* [TASK REQUIREMENTS] Output every record exactly, apart from its images.

(Stored data entries)
====================
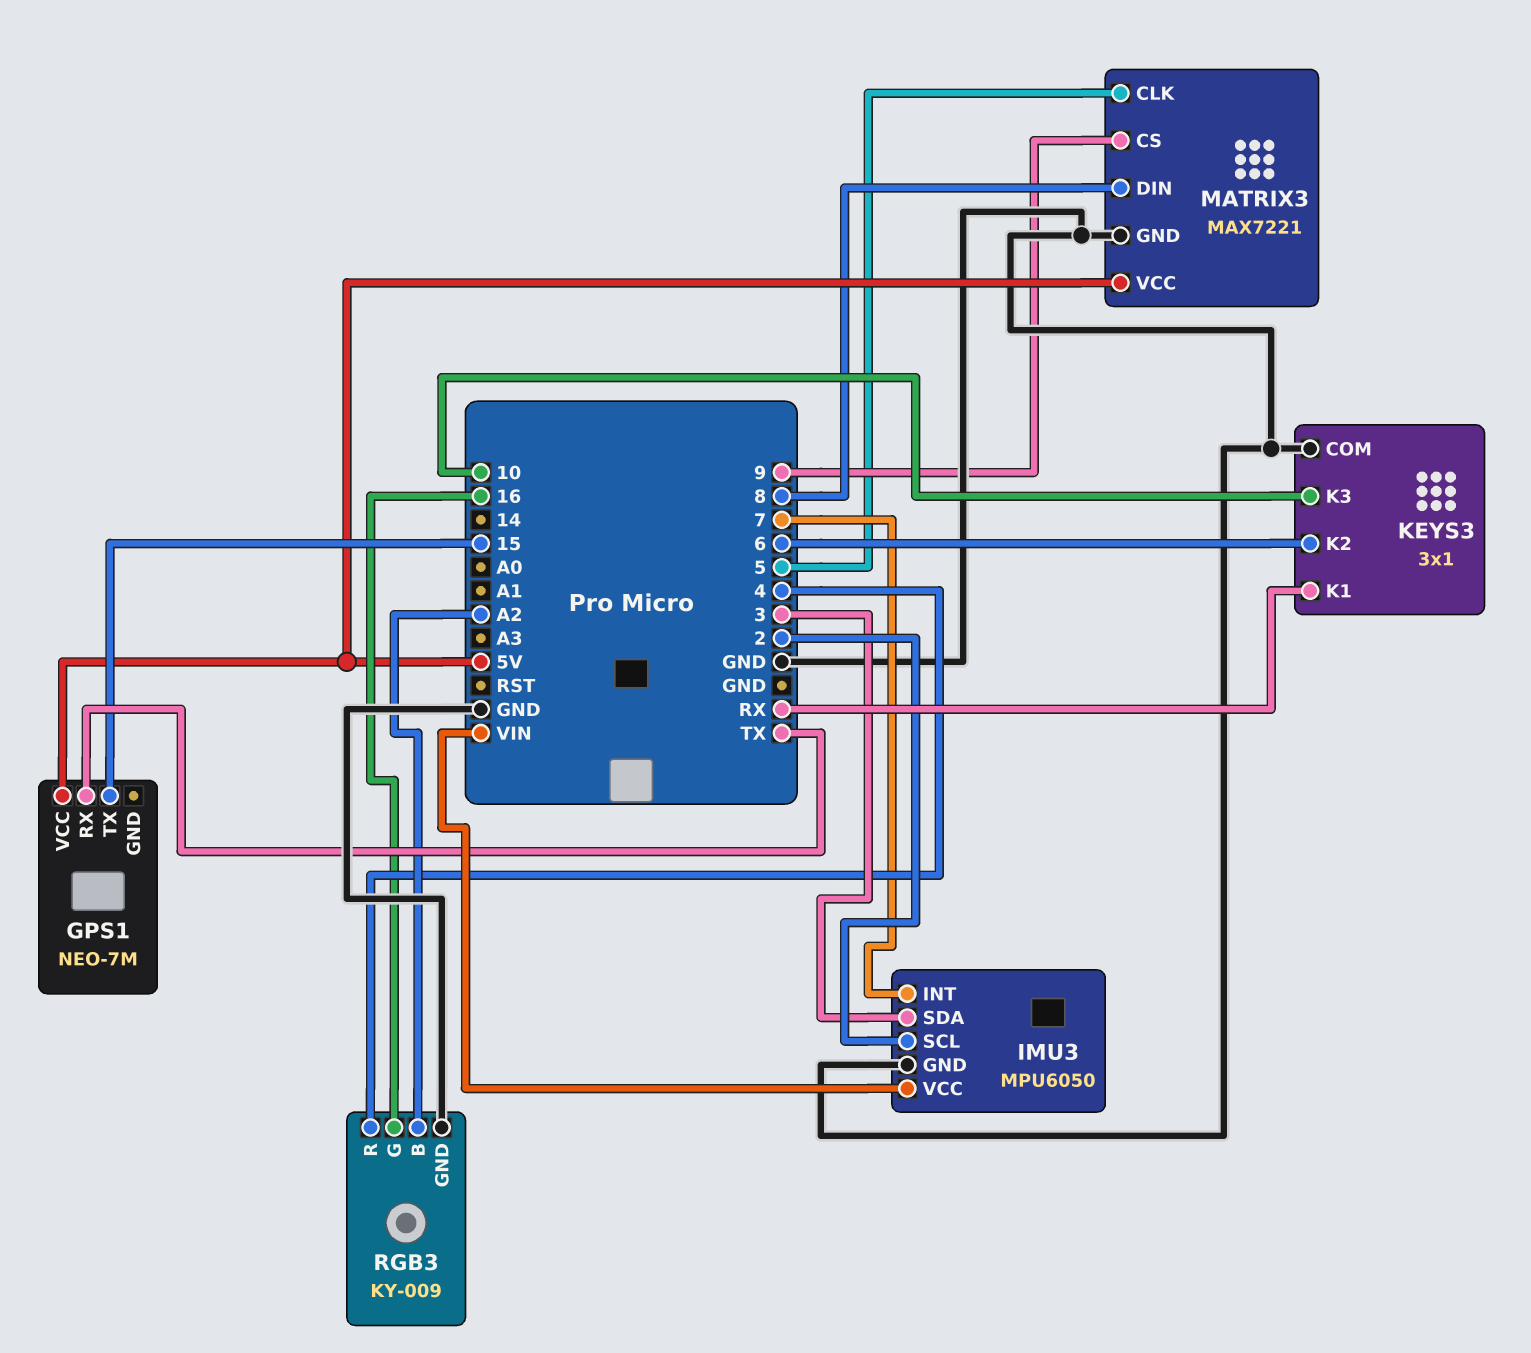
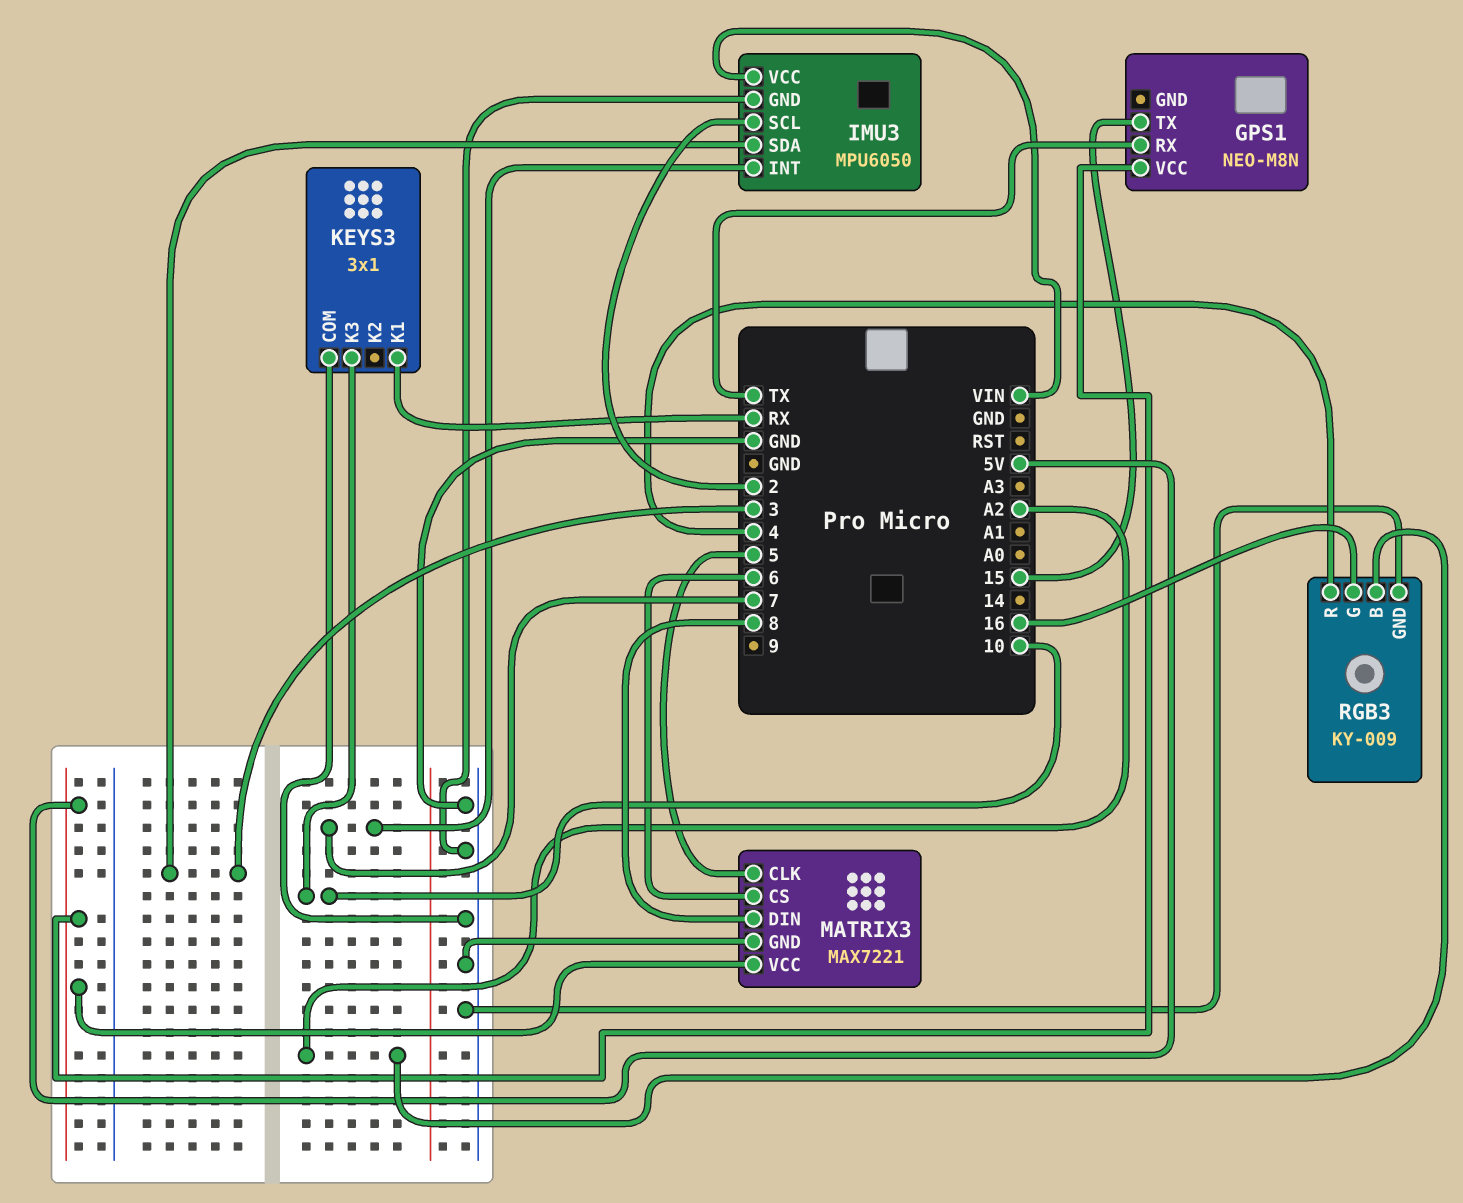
GPS1: NEO-7M -> NEO-M8N
KEYS3 pin K2: 6 -> none
MATRIX3 pin CS: 9 -> 6

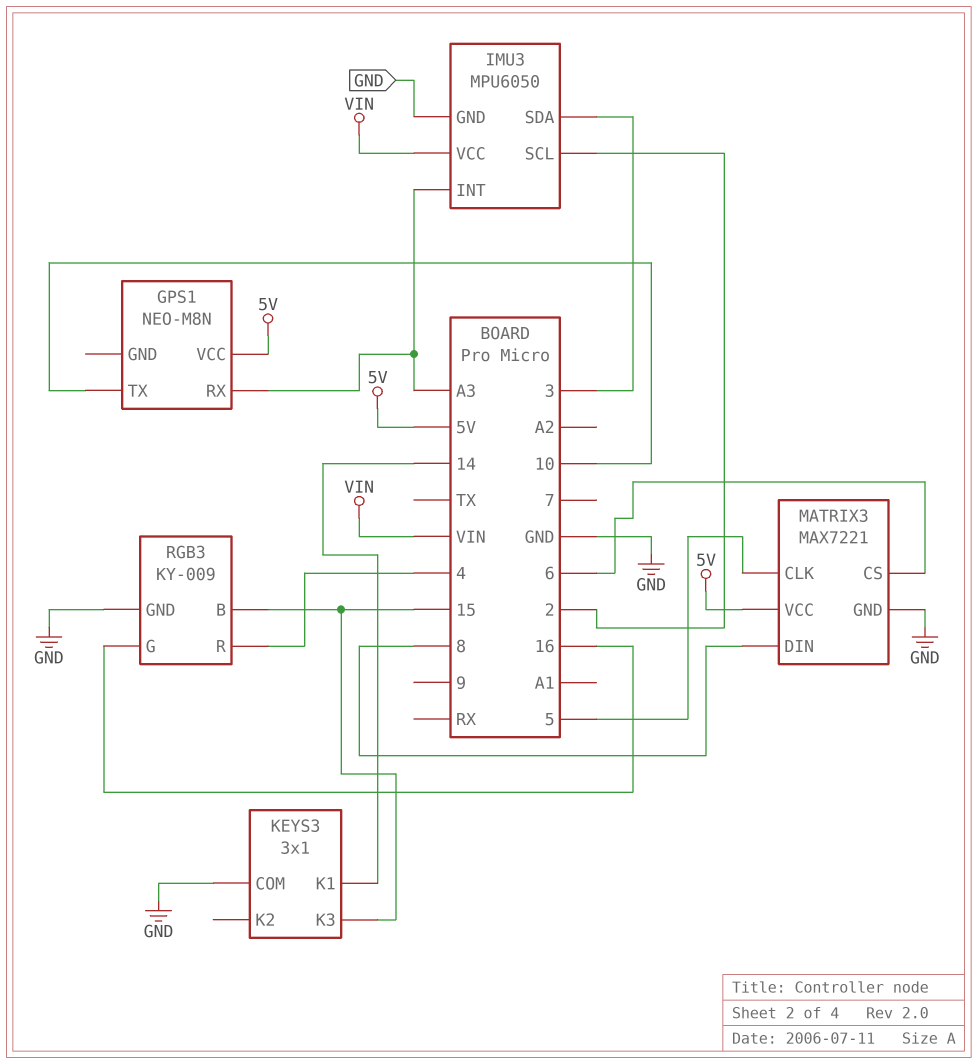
GPS1 pin RX: TX -> A3
GPS1 pin TX: 15 -> 10
IMU3 pin INT: 7 -> A3
KEYS3 pin K1: RX -> 14
KEYS3 pin K3: 10 -> 15
RGB3 pin B: A2 -> 15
====================
* [SOLUTION BELOW]
GPS1: NEO-7M -> NEO-M8N
KEYS3 pin K2: 6 -> none
MATRIX3 pin CS: 9 -> 6

GPS1 pin RX: TX -> A3
GPS1 pin TX: 15 -> 10
IMU3 pin INT: 7 -> A3
KEYS3 pin K1: RX -> 14
KEYS3 pin K3: 10 -> 15
RGB3 pin B: A2 -> 15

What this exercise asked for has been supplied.